Please repeat each of the records that follow, exactly as written.

Collected data entries
++++++
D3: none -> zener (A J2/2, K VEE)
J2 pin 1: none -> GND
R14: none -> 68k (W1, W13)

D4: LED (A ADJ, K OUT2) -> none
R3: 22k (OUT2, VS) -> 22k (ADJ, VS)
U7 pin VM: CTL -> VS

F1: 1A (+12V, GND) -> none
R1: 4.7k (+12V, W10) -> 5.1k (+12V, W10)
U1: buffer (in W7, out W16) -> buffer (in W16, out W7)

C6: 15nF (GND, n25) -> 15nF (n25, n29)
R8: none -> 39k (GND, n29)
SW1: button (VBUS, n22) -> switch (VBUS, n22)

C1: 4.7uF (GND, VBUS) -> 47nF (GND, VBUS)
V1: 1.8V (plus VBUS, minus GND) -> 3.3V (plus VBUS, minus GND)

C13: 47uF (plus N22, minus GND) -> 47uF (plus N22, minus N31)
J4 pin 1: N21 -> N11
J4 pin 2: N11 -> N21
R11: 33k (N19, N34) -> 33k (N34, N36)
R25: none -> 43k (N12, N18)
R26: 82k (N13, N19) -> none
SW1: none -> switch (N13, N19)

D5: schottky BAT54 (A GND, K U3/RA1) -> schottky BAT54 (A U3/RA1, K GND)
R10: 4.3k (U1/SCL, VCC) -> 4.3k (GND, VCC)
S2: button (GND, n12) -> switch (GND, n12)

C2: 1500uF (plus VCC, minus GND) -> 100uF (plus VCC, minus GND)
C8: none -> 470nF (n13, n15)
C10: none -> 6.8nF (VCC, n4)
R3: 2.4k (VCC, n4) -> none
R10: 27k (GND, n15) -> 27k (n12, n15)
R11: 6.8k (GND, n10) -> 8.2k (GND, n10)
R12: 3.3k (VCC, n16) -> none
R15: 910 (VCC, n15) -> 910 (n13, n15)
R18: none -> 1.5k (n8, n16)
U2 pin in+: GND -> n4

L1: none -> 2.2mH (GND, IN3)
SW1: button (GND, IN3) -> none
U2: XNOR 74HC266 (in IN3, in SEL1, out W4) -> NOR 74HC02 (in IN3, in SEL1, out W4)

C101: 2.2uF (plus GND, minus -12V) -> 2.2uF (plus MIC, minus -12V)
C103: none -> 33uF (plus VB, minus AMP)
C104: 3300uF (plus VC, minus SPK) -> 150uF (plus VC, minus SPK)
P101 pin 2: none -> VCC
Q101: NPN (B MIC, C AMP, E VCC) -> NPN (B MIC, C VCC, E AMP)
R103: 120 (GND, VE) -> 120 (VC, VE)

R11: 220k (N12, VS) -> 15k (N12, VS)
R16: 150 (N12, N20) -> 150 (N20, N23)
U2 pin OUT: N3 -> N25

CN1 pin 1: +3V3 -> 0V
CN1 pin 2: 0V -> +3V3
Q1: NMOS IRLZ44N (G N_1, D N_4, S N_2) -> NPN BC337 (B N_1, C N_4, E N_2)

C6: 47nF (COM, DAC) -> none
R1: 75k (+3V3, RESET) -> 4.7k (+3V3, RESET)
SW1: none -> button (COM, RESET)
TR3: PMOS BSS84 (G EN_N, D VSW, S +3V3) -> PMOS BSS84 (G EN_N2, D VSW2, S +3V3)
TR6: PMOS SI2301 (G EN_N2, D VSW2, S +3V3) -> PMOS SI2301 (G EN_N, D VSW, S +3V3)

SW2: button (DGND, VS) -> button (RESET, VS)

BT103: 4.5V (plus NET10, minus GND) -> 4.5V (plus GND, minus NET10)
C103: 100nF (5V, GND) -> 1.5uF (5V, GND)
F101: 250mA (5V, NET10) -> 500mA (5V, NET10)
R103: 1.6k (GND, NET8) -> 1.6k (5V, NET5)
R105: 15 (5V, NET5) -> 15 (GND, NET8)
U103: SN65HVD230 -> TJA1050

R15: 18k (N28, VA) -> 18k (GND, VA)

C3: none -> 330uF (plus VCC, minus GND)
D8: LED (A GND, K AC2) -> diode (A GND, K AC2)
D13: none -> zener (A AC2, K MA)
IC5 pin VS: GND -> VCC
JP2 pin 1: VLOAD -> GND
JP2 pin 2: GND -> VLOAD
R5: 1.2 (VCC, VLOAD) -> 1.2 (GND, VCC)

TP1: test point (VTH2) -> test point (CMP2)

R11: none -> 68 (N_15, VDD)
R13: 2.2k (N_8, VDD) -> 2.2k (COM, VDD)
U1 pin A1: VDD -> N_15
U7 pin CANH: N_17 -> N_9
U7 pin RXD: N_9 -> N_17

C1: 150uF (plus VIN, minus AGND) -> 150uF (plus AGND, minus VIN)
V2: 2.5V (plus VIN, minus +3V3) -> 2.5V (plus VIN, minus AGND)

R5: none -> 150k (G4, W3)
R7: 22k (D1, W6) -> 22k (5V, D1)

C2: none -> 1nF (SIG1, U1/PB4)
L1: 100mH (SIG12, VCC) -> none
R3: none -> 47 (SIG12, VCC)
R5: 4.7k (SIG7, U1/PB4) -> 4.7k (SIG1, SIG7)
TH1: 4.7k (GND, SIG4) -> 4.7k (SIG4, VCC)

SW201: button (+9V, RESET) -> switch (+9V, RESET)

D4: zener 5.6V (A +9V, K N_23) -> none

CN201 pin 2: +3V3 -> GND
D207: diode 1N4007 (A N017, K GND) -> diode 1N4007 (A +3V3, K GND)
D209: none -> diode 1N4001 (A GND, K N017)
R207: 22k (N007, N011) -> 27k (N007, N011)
++++++
_Reply_.
D3: none -> zener (A J2/2, K VEE)
J2 pin 1: none -> GND
R14: none -> 68k (W1, W13)

D4: LED (A ADJ, K OUT2) -> none
R3: 22k (OUT2, VS) -> 22k (ADJ, VS)
U7 pin VM: CTL -> VS

F1: 1A (+12V, GND) -> none
R1: 4.7k (+12V, W10) -> 5.1k (+12V, W10)
U1: buffer (in W7, out W16) -> buffer (in W16, out W7)

C6: 15nF (GND, n25) -> 15nF (n25, n29)
R8: none -> 39k (GND, n29)
SW1: button (VBUS, n22) -> switch (VBUS, n22)

C1: 4.7uF (GND, VBUS) -> 47nF (GND, VBUS)
V1: 1.8V (plus VBUS, minus GND) -> 3.3V (plus VBUS, minus GND)

C13: 47uF (plus N22, minus GND) -> 47uF (plus N22, minus N31)
J4 pin 1: N21 -> N11
J4 pin 2: N11 -> N21
R11: 33k (N19, N34) -> 33k (N34, N36)
R25: none -> 43k (N12, N18)
R26: 82k (N13, N19) -> none
SW1: none -> switch (N13, N19)

D5: schottky BAT54 (A GND, K U3/RA1) -> schottky BAT54 (A U3/RA1, K GND)
R10: 4.3k (U1/SCL, VCC) -> 4.3k (GND, VCC)
S2: button (GND, n12) -> switch (GND, n12)

C2: 1500uF (plus VCC, minus GND) -> 100uF (plus VCC, minus GND)
C8: none -> 470nF (n13, n15)
C10: none -> 6.8nF (VCC, n4)
R3: 2.4k (VCC, n4) -> none
R10: 27k (GND, n15) -> 27k (n12, n15)
R11: 6.8k (GND, n10) -> 8.2k (GND, n10)
R12: 3.3k (VCC, n16) -> none
R15: 910 (VCC, n15) -> 910 (n13, n15)
R18: none -> 1.5k (n8, n16)
U2 pin in+: GND -> n4

L1: none -> 2.2mH (GND, IN3)
SW1: button (GND, IN3) -> none
U2: XNOR 74HC266 (in IN3, in SEL1, out W4) -> NOR 74HC02 (in IN3, in SEL1, out W4)

C101: 2.2uF (plus GND, minus -12V) -> 2.2uF (plus MIC, minus -12V)
C103: none -> 33uF (plus VB, minus AMP)
C104: 3300uF (plus VC, minus SPK) -> 150uF (plus VC, minus SPK)
P101 pin 2: none -> VCC
Q101: NPN (B MIC, C AMP, E VCC) -> NPN (B MIC, C VCC, E AMP)
R103: 120 (GND, VE) -> 120 (VC, VE)

R11: 220k (N12, VS) -> 15k (N12, VS)
R16: 150 (N12, N20) -> 150 (N20, N23)
U2 pin OUT: N3 -> N25

CN1 pin 1: +3V3 -> 0V
CN1 pin 2: 0V -> +3V3
Q1: NMOS IRLZ44N (G N_1, D N_4, S N_2) -> NPN BC337 (B N_1, C N_4, E N_2)

C6: 47nF (COM, DAC) -> none
R1: 75k (+3V3, RESET) -> 4.7k (+3V3, RESET)
SW1: none -> button (COM, RESET)
TR3: PMOS BSS84 (G EN_N, D VSW, S +3V3) -> PMOS BSS84 (G EN_N2, D VSW2, S +3V3)
TR6: PMOS SI2301 (G EN_N2, D VSW2, S +3V3) -> PMOS SI2301 (G EN_N, D VSW, S +3V3)

SW2: button (DGND, VS) -> button (RESET, VS)

BT103: 4.5V (plus NET10, minus GND) -> 4.5V (plus GND, minus NET10)
C103: 100nF (5V, GND) -> 1.5uF (5V, GND)
F101: 250mA (5V, NET10) -> 500mA (5V, NET10)
R103: 1.6k (GND, NET8) -> 1.6k (5V, NET5)
R105: 15 (5V, NET5) -> 15 (GND, NET8)
U103: SN65HVD230 -> TJA1050

R15: 18k (N28, VA) -> 18k (GND, VA)

C3: none -> 330uF (plus VCC, minus GND)
D8: LED (A GND, K AC2) -> diode (A GND, K AC2)
D13: none -> zener (A AC2, K MA)
IC5 pin VS: GND -> VCC
JP2 pin 1: VLOAD -> GND
JP2 pin 2: GND -> VLOAD
R5: 1.2 (VCC, VLOAD) -> 1.2 (GND, VCC)

TP1: test point (VTH2) -> test point (CMP2)

R11: none -> 68 (N_15, VDD)
R13: 2.2k (N_8, VDD) -> 2.2k (COM, VDD)
U1 pin A1: VDD -> N_15
U7 pin CANH: N_17 -> N_9
U7 pin RXD: N_9 -> N_17

C1: 150uF (plus VIN, minus AGND) -> 150uF (plus AGND, minus VIN)
V2: 2.5V (plus VIN, minus +3V3) -> 2.5V (plus VIN, minus AGND)

R5: none -> 150k (G4, W3)
R7: 22k (D1, W6) -> 22k (5V, D1)

C2: none -> 1nF (SIG1, U1/PB4)
L1: 100mH (SIG12, VCC) -> none
R3: none -> 47 (SIG12, VCC)
R5: 4.7k (SIG7, U1/PB4) -> 4.7k (SIG1, SIG7)
TH1: 4.7k (GND, SIG4) -> 4.7k (SIG4, VCC)

SW201: button (+9V, RESET) -> switch (+9V, RESET)

D4: zener 5.6V (A +9V, K N_23) -> none

CN201 pin 2: +3V3 -> GND
D207: diode 1N4007 (A N017, K GND) -> diode 1N4007 (A +3V3, K GND)
D209: none -> diode 1N4001 (A GND, K N017)
R207: 22k (N007, N011) -> 27k (N007, N011)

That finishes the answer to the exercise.